START DATA BLOCK
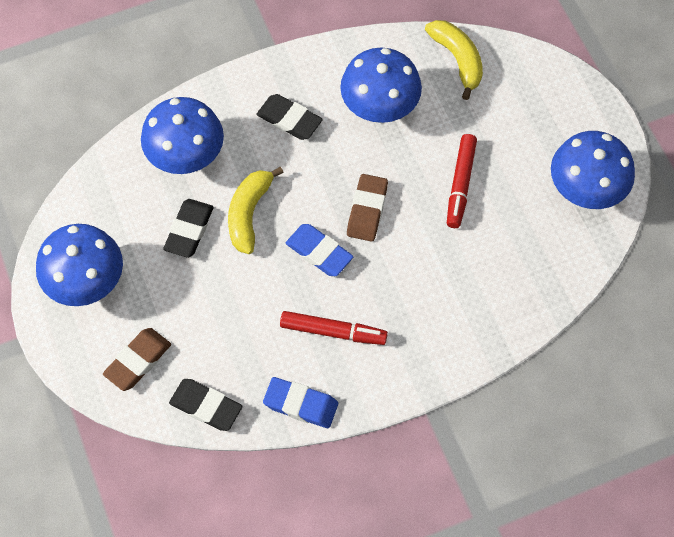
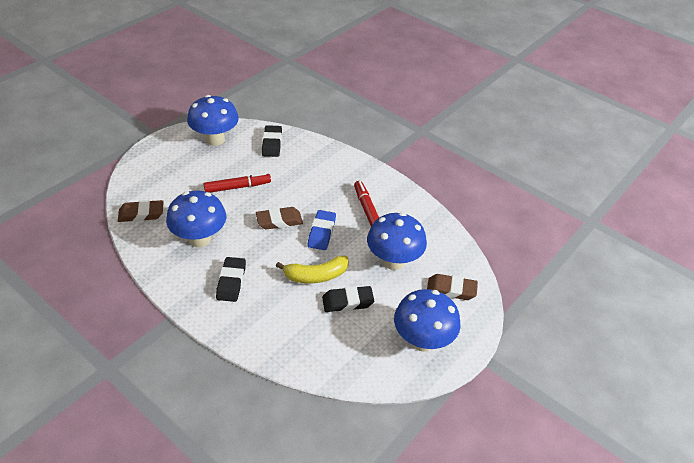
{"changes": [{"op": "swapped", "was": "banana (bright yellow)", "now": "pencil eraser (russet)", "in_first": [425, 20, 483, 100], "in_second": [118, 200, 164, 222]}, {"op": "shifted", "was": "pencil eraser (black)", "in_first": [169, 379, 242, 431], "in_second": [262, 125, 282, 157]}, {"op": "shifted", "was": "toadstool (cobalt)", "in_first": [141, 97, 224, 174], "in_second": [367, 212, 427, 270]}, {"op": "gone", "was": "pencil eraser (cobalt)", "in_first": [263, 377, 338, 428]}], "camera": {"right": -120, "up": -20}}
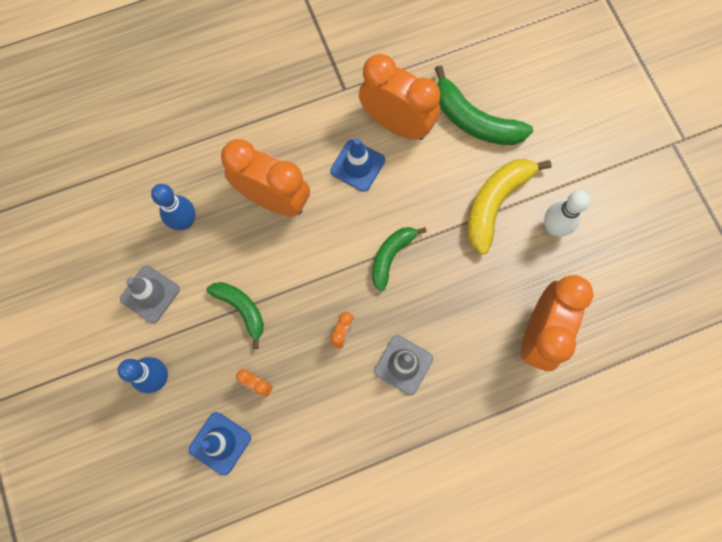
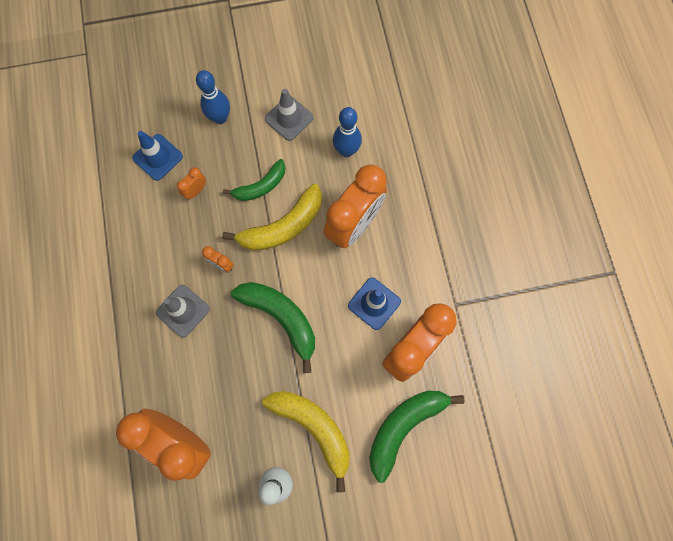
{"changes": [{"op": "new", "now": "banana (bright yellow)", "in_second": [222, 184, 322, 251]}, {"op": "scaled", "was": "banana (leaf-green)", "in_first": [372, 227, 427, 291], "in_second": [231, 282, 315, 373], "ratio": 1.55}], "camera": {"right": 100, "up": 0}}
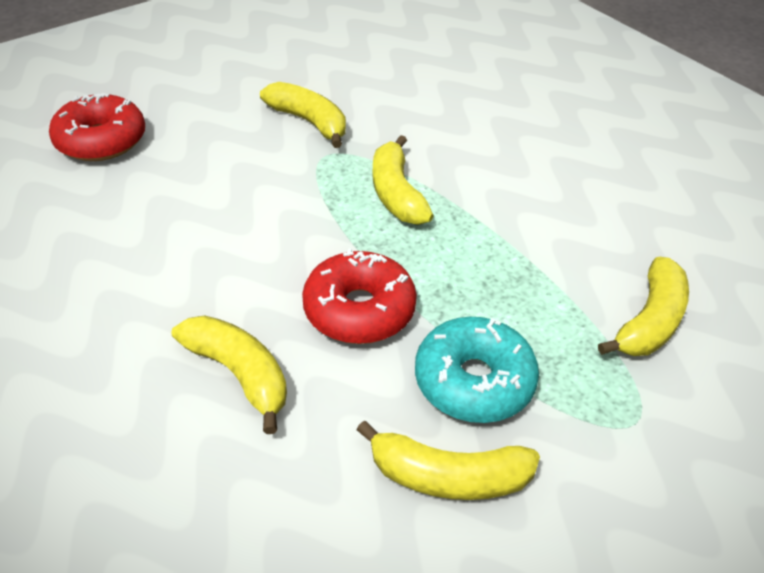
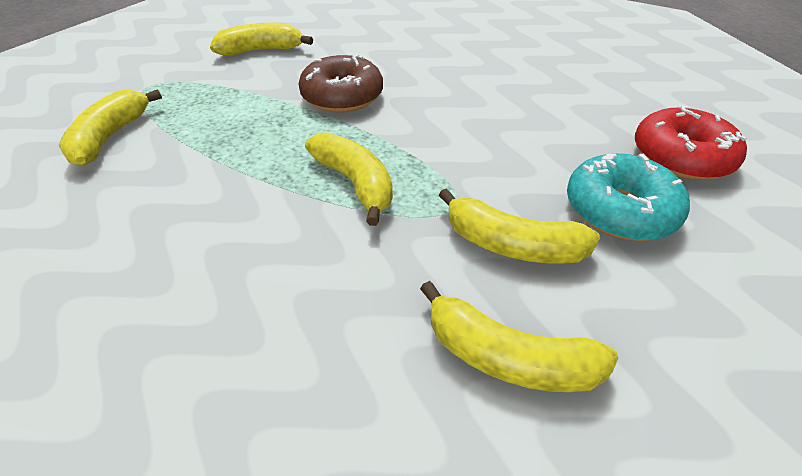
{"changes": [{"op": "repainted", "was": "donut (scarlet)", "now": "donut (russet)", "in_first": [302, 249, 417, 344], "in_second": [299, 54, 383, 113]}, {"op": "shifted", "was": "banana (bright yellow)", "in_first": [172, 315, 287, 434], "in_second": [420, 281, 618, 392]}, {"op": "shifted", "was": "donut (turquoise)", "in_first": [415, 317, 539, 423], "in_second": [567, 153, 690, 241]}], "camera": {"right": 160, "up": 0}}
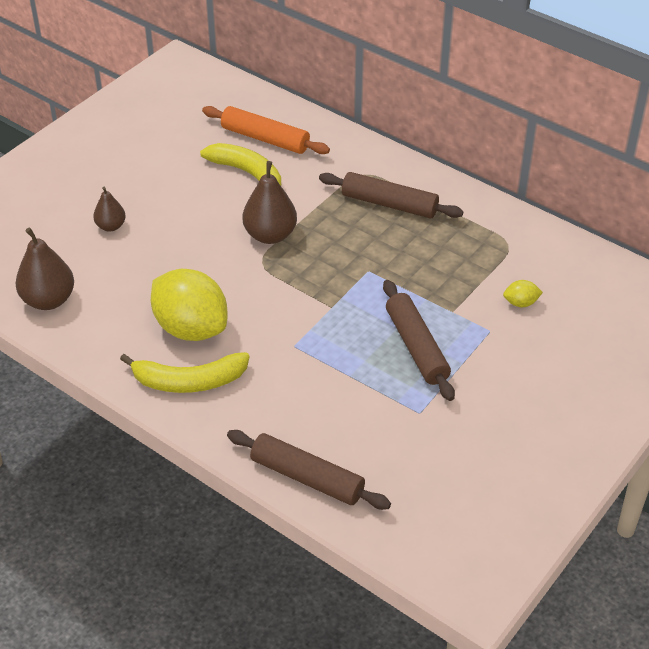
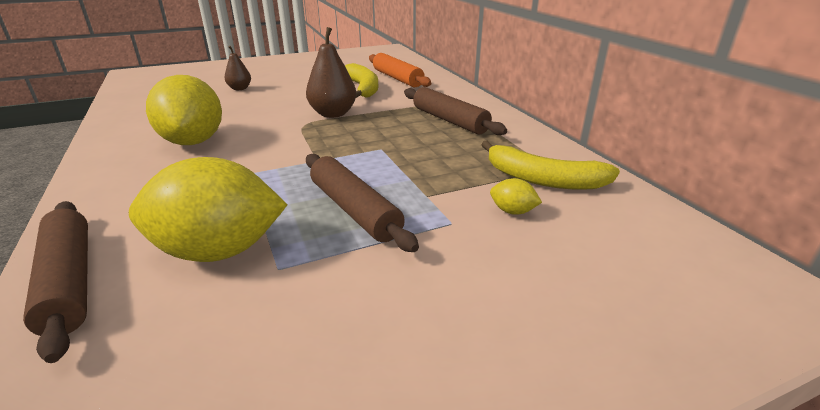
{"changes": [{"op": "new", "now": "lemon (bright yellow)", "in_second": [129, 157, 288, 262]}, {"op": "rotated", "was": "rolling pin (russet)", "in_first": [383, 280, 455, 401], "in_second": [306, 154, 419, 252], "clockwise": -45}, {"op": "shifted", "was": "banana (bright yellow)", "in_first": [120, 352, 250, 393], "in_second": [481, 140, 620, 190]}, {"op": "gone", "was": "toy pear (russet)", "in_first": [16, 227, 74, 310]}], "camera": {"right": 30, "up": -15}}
END DATA BLOCK
ACTIVITY >>
Go through the listing above, and whenever a line holds the word "gone", copy it.

EXPECTED ANSWER >>
{"changes": [{"op": "swapped", "was": "banana (bright yellow)", "now": "pencil eraser (russet)", "in_first": [425, 20, 483, 100], "in_second": [118, 200, 164, 222]}, {"op": "shifted", "was": "pencil eraser (black)", "in_first": [169, 379, 242, 431], "in_second": [262, 125, 282, 157]}, {"op": "shifted", "was": "toadstool (cobalt)", "in_first": [141, 97, 224, 174], "in_second": [367, 212, 427, 270]}, {"op": "gone", "was": "pencil eraser (cobalt)", "in_first": [263, 377, 338, 428]}], "camera": {"right": -120, "up": -20}}
{"changes": [{"op": "new", "now": "lemon (bright yellow)", "in_second": [129, 157, 288, 262]}, {"op": "rotated", "was": "rolling pin (russet)", "in_first": [383, 280, 455, 401], "in_second": [306, 154, 419, 252], "clockwise": -45}, {"op": "shifted", "was": "banana (bright yellow)", "in_first": [120, 352, 250, 393], "in_second": [481, 140, 620, 190]}, {"op": "gone", "was": "toy pear (russet)", "in_first": [16, 227, 74, 310]}], "camera": {"right": 30, "up": -15}}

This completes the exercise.